Problem statement
From the line with "R8: 13k (GND, N_12) -> 2.2k (GND, N_12)" through the last line of the records below, both ends included, transcribe only those lines, exactly, and omit the pictures.

Data under study
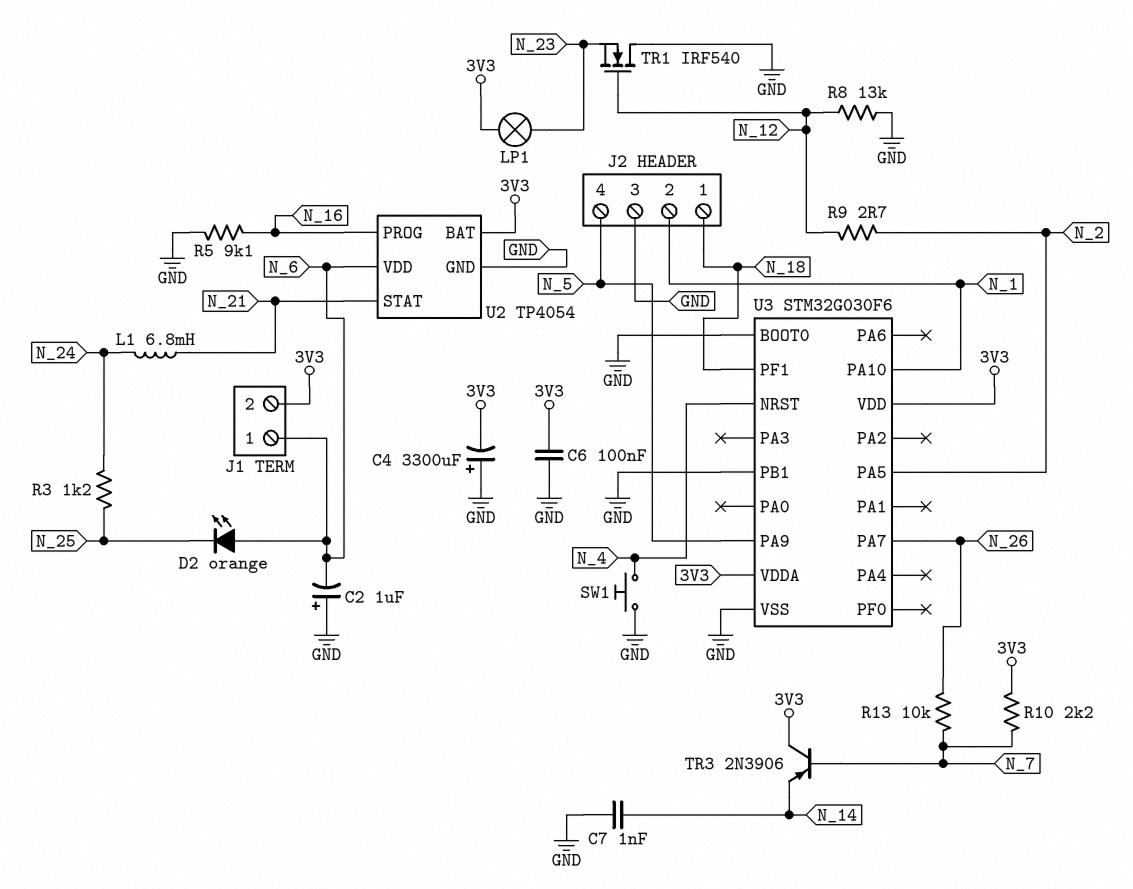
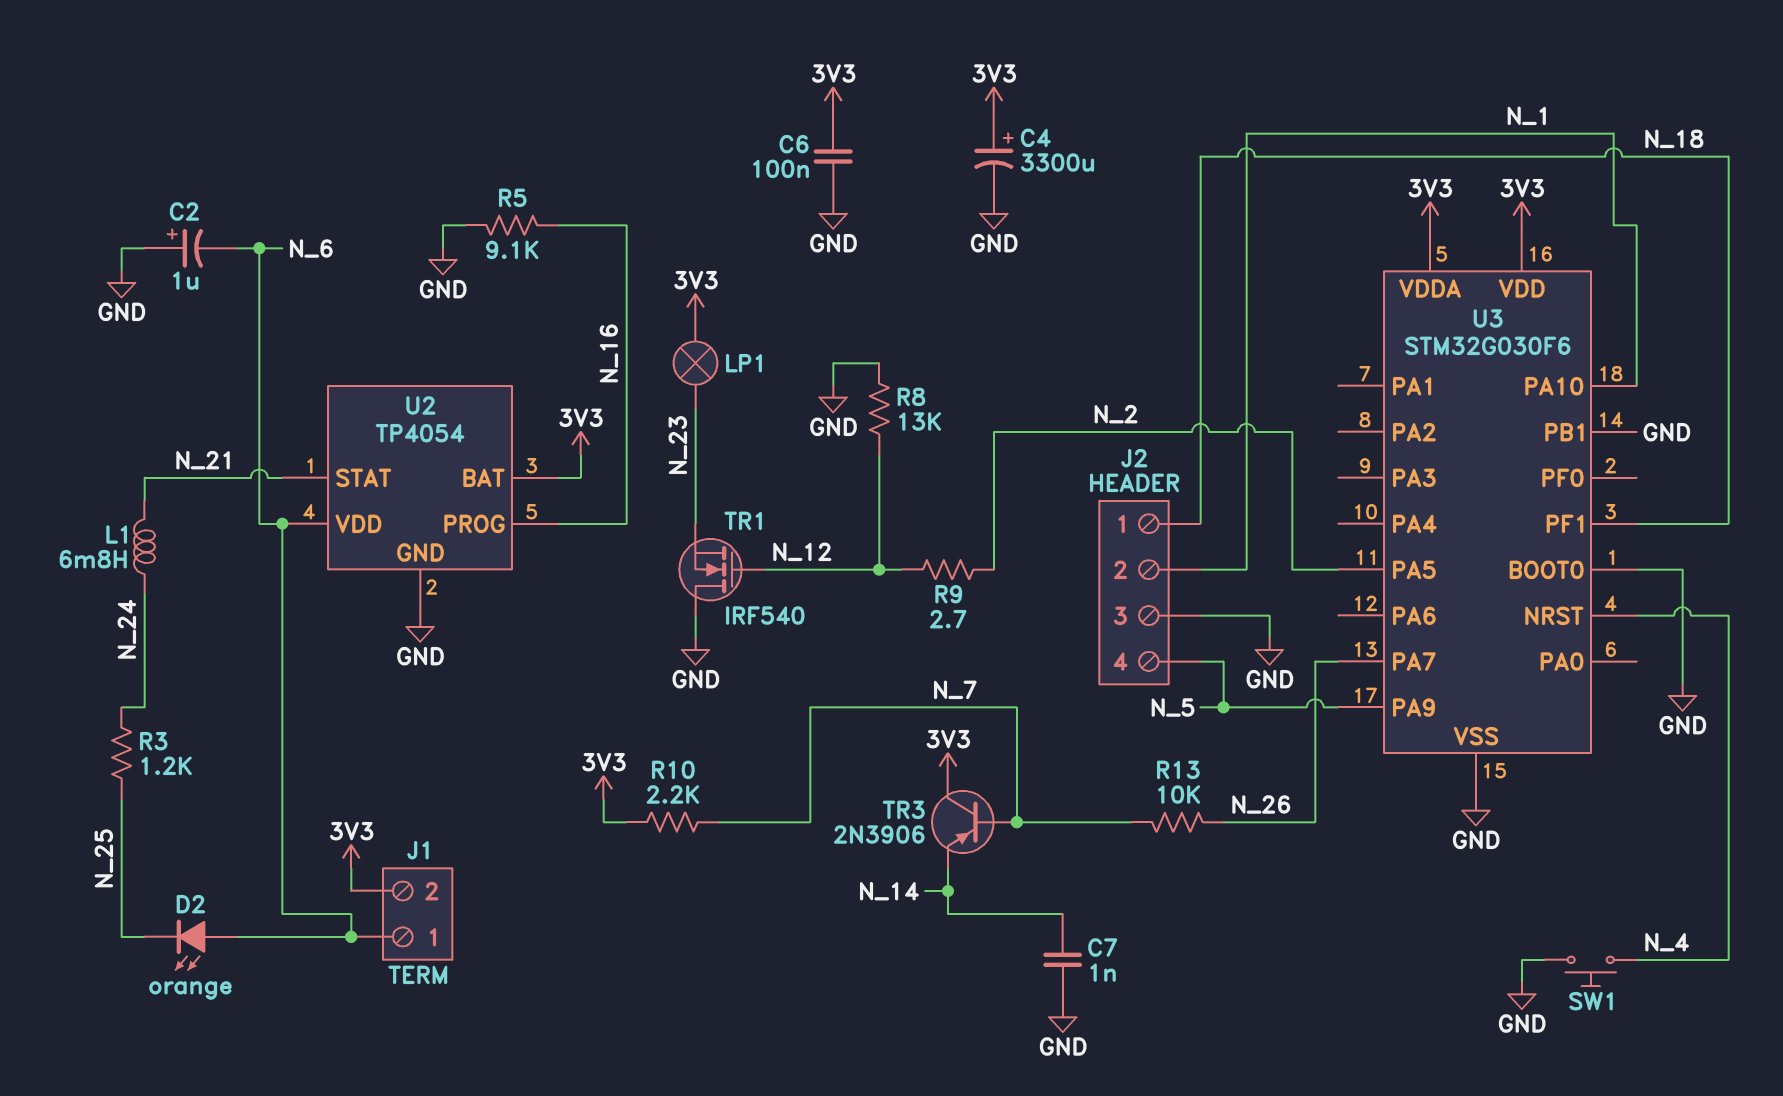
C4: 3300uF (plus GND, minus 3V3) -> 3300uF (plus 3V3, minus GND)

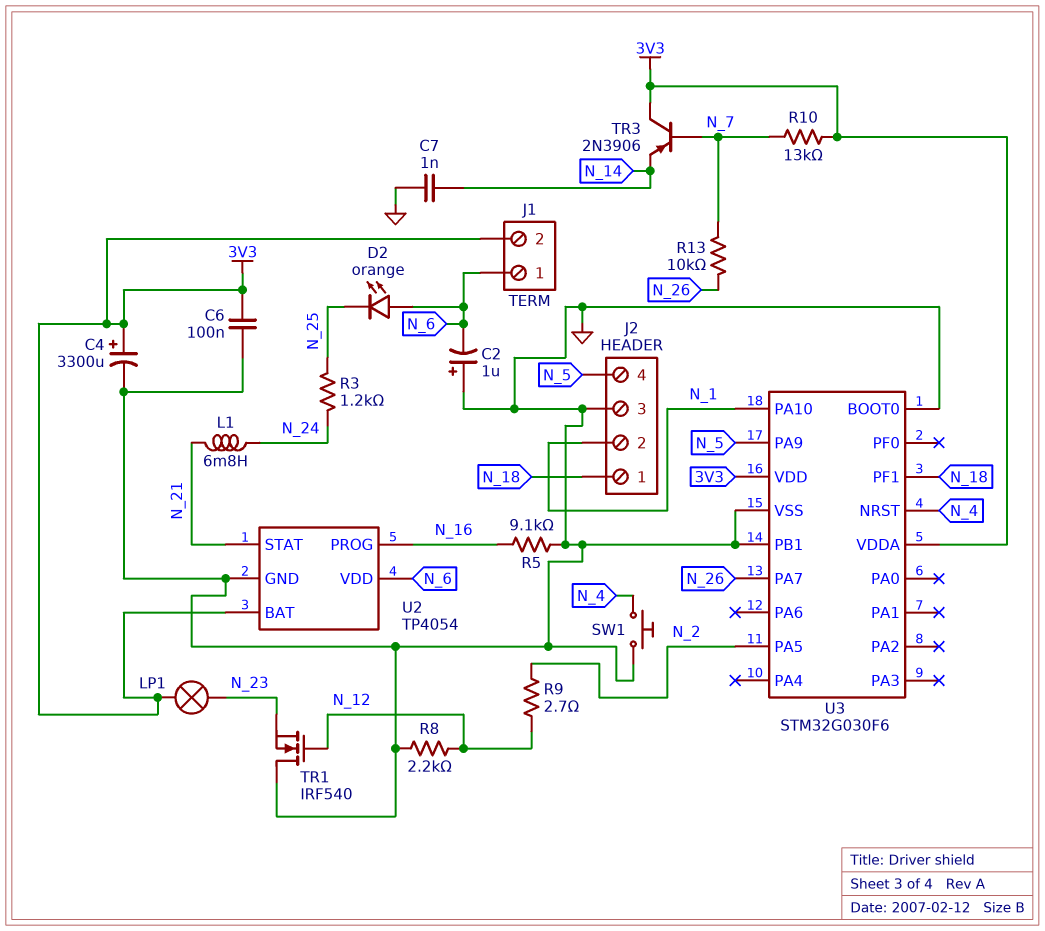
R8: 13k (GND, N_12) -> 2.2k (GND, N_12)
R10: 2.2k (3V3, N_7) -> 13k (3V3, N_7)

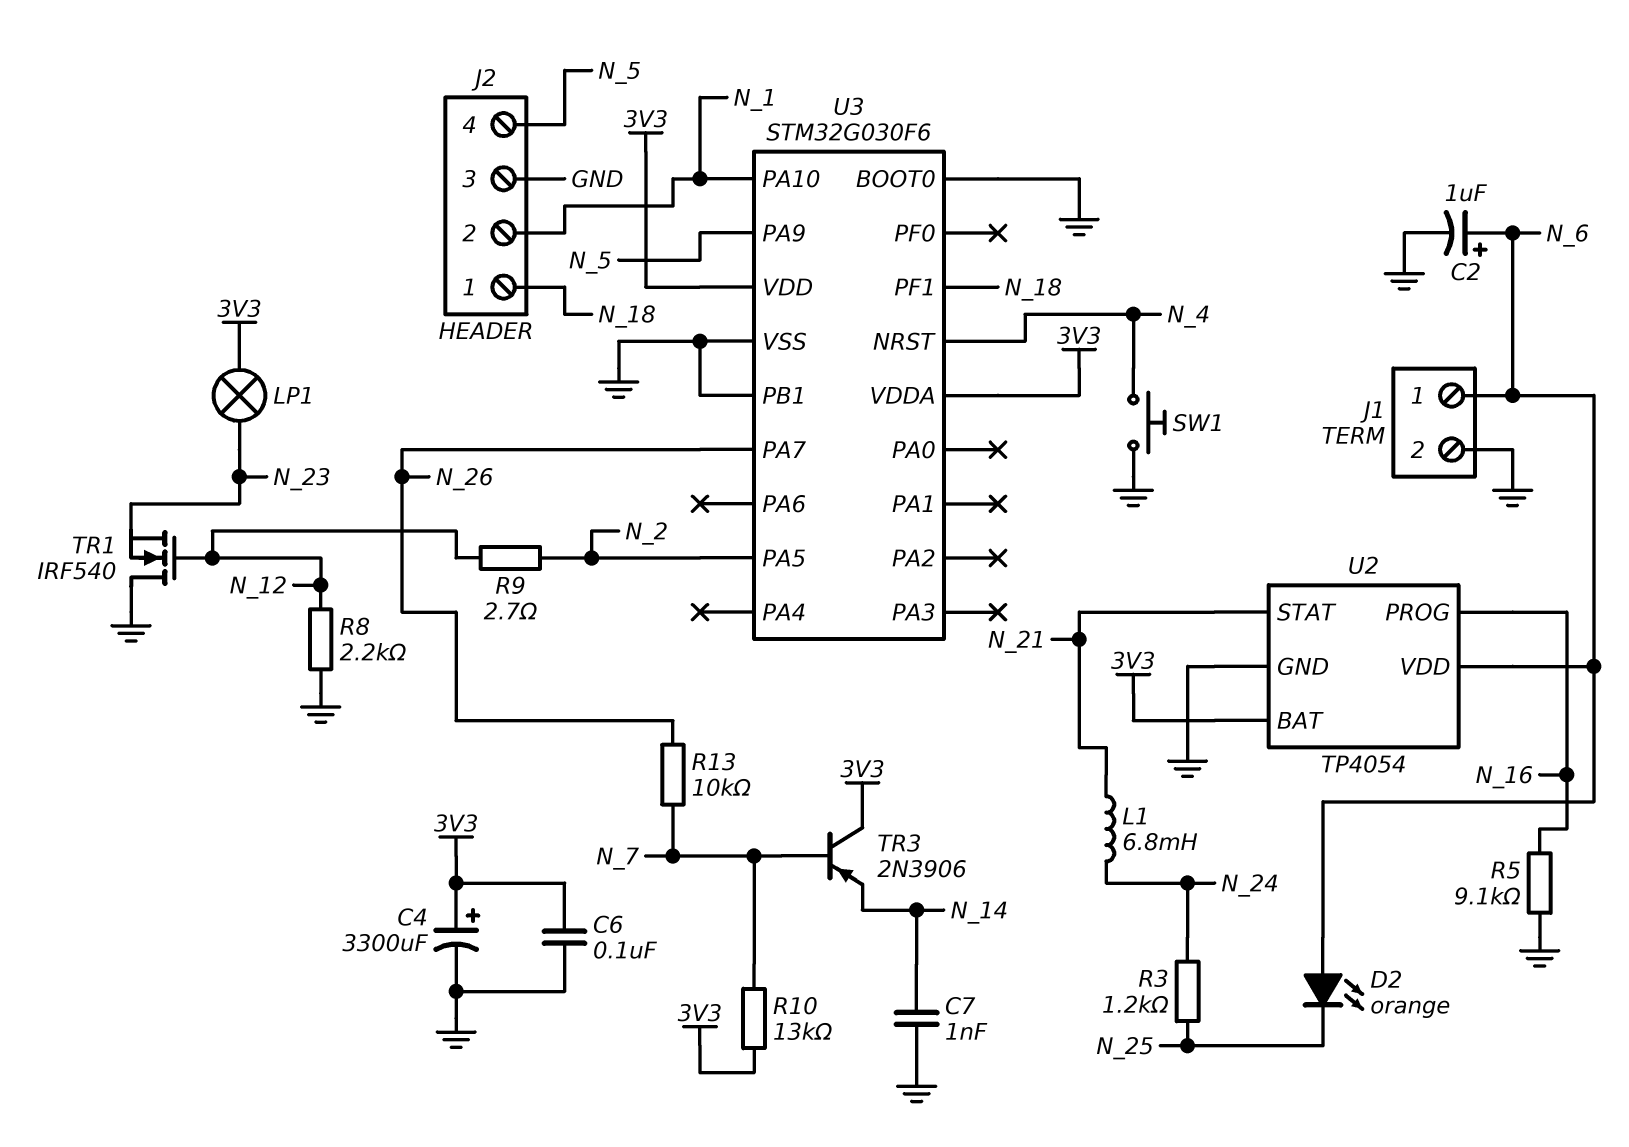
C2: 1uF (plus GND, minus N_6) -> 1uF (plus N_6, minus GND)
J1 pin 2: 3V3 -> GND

Answer box
R8: 13k (GND, N_12) -> 2.2k (GND, N_12)
R10: 2.2k (3V3, N_7) -> 13k (3V3, N_7)

C2: 1uF (plus GND, minus N_6) -> 1uF (plus N_6, minus GND)
J1 pin 2: 3V3 -> GND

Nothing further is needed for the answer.